→ **What the exercise asks**
Reproduce the listing exactly and skip over any pictures.

→ **Given data**
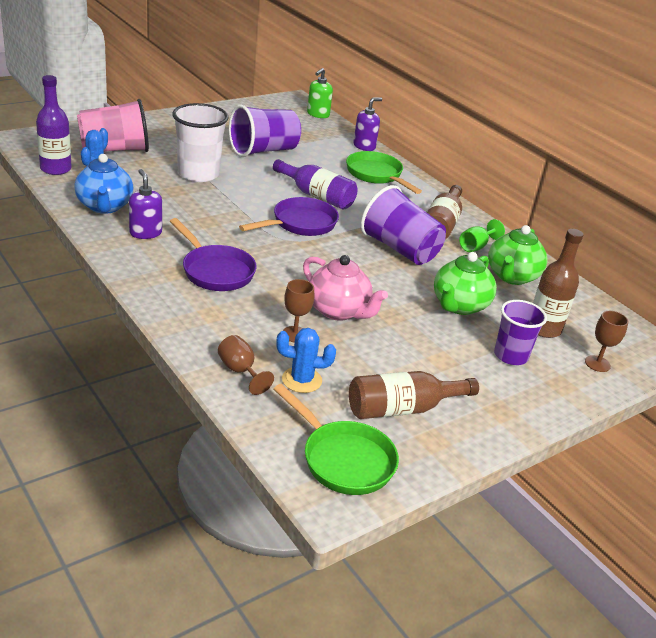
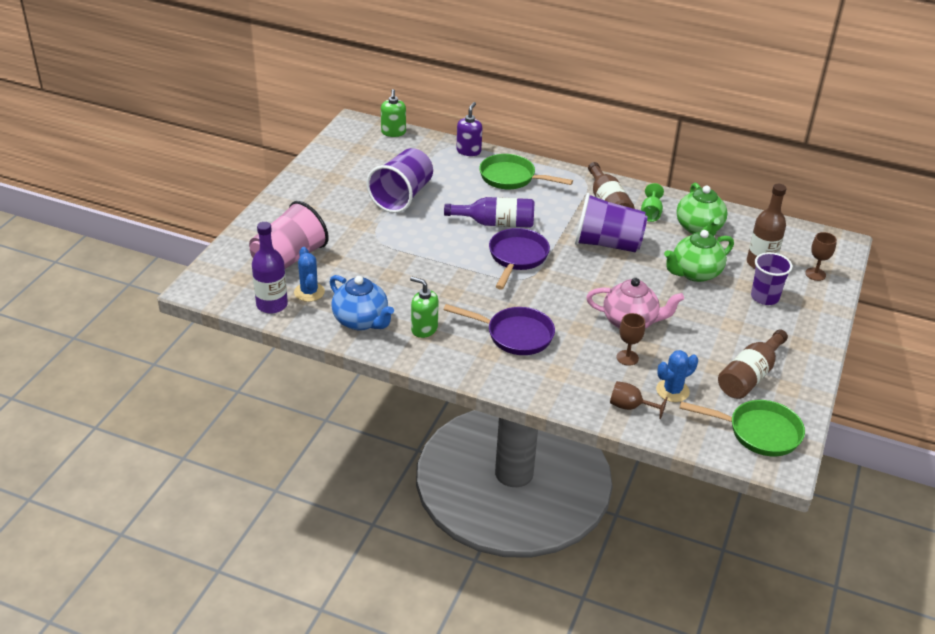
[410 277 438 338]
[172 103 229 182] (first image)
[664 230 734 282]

→ **Result for this exercise**
[410 277 438 338]
[172 103 229 182] (first image)
[664 230 734 282]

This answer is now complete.